» **Supplied material**
:::

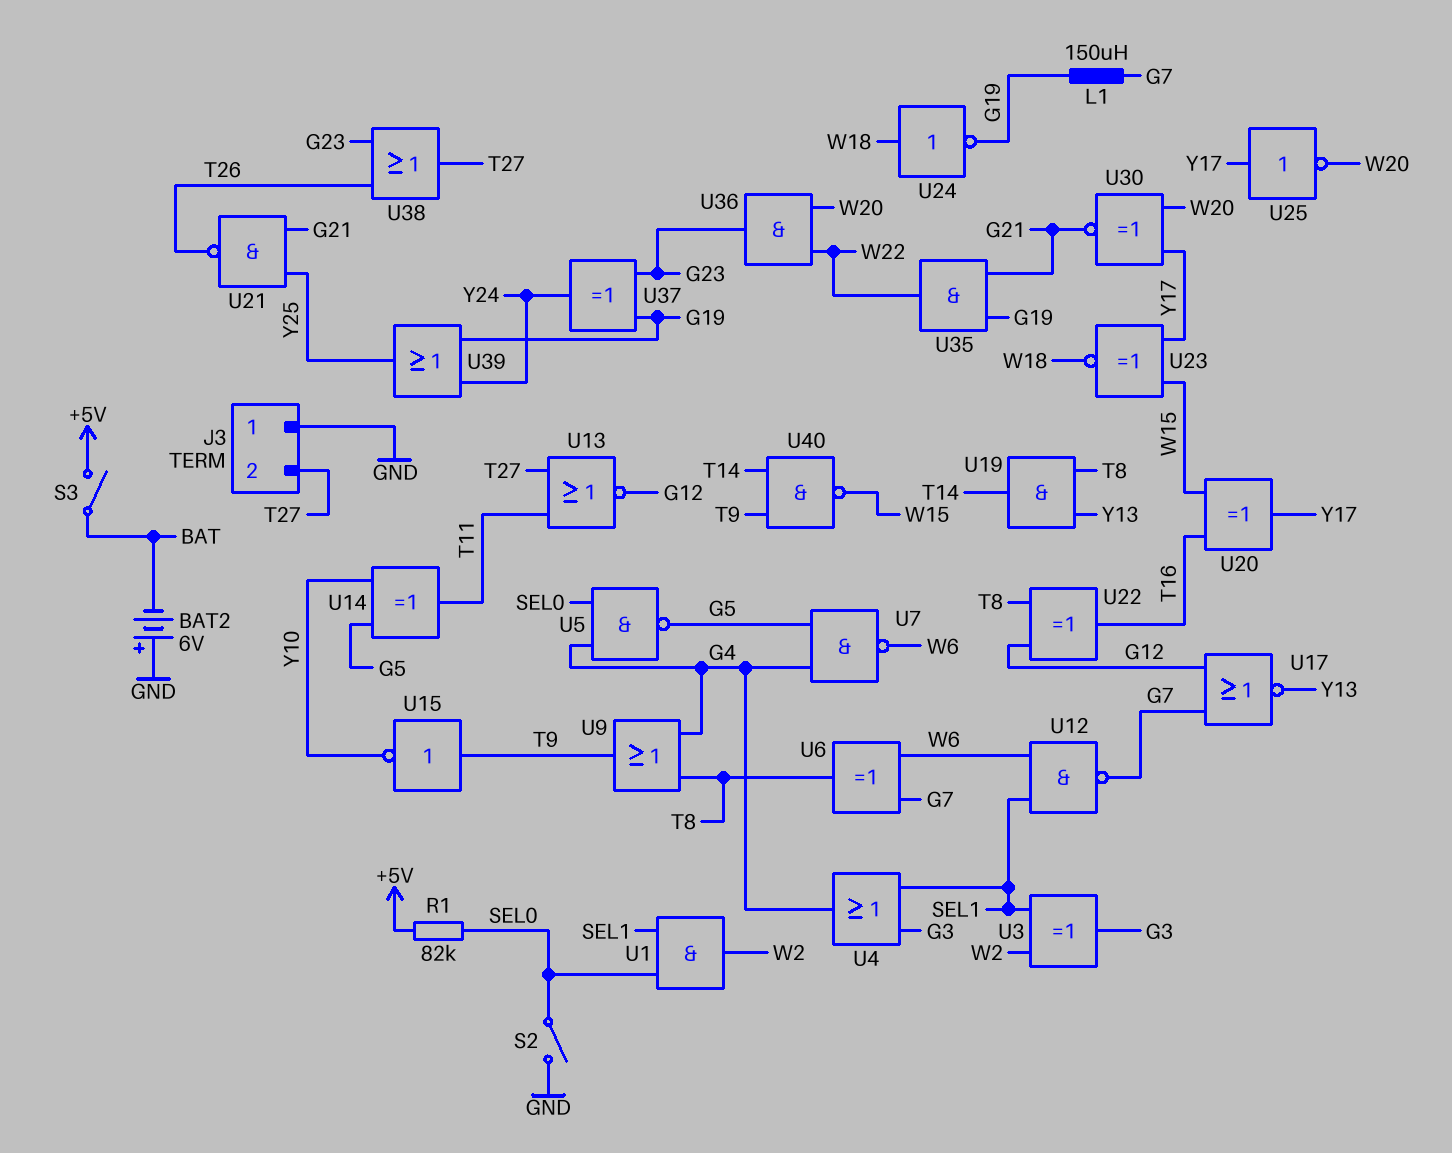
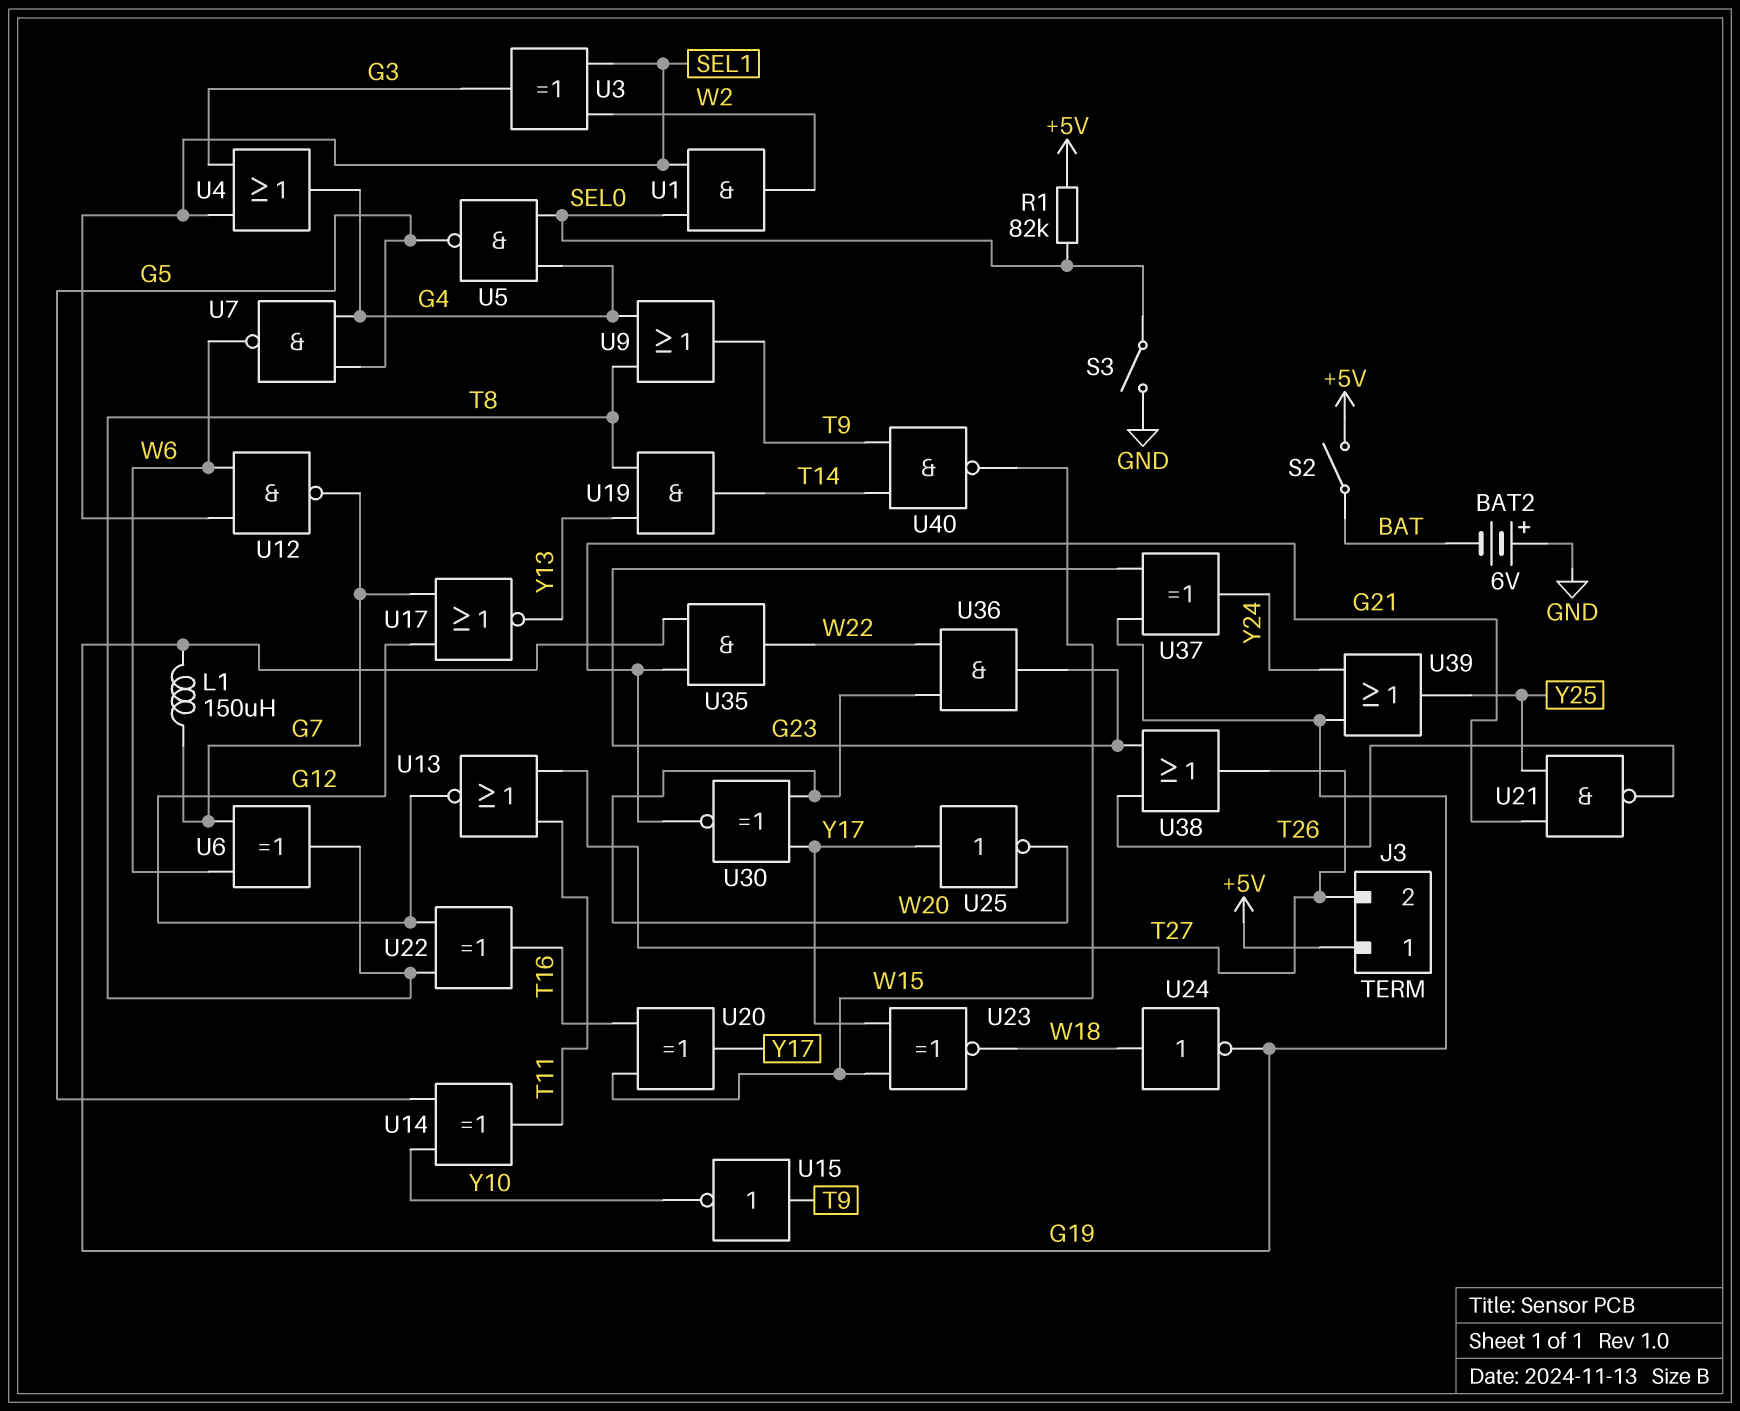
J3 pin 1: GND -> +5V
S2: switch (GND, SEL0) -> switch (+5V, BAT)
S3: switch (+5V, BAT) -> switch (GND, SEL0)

:::

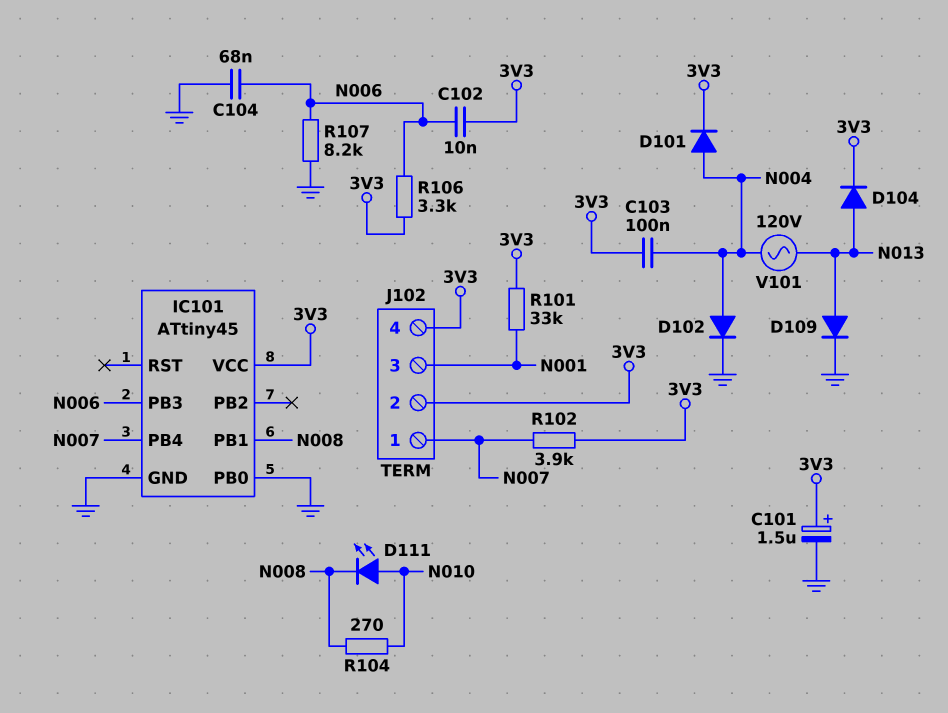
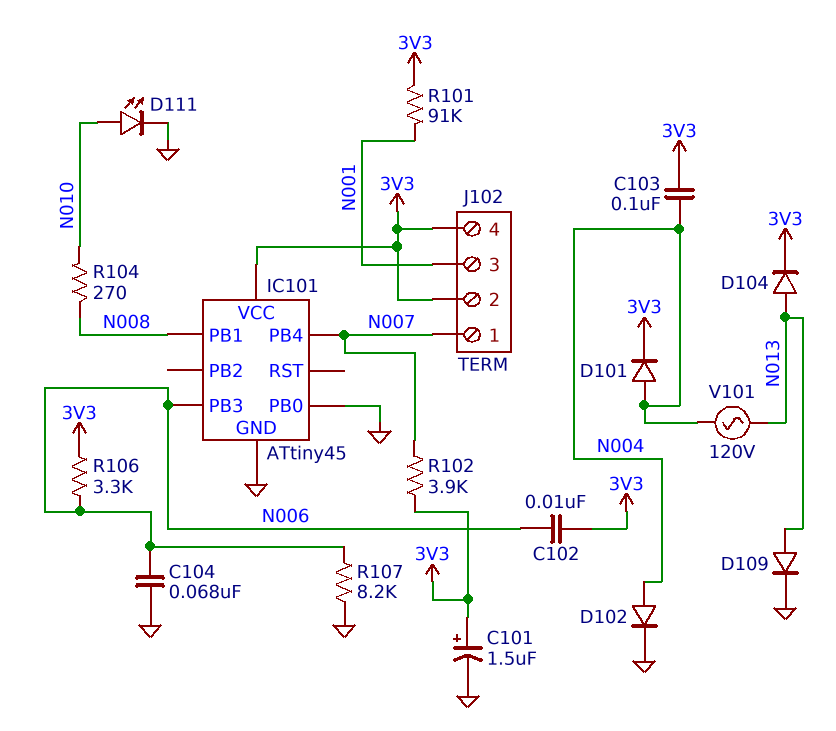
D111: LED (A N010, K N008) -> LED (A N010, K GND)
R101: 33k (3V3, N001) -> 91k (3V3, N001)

:::

» **What the task requires**
Where a line above includes "switch", copy that line.

» **Answer section**
S2: switch (GND, SEL0) -> switch (+5V, BAT)
S3: switch (+5V, BAT) -> switch (GND, SEL0)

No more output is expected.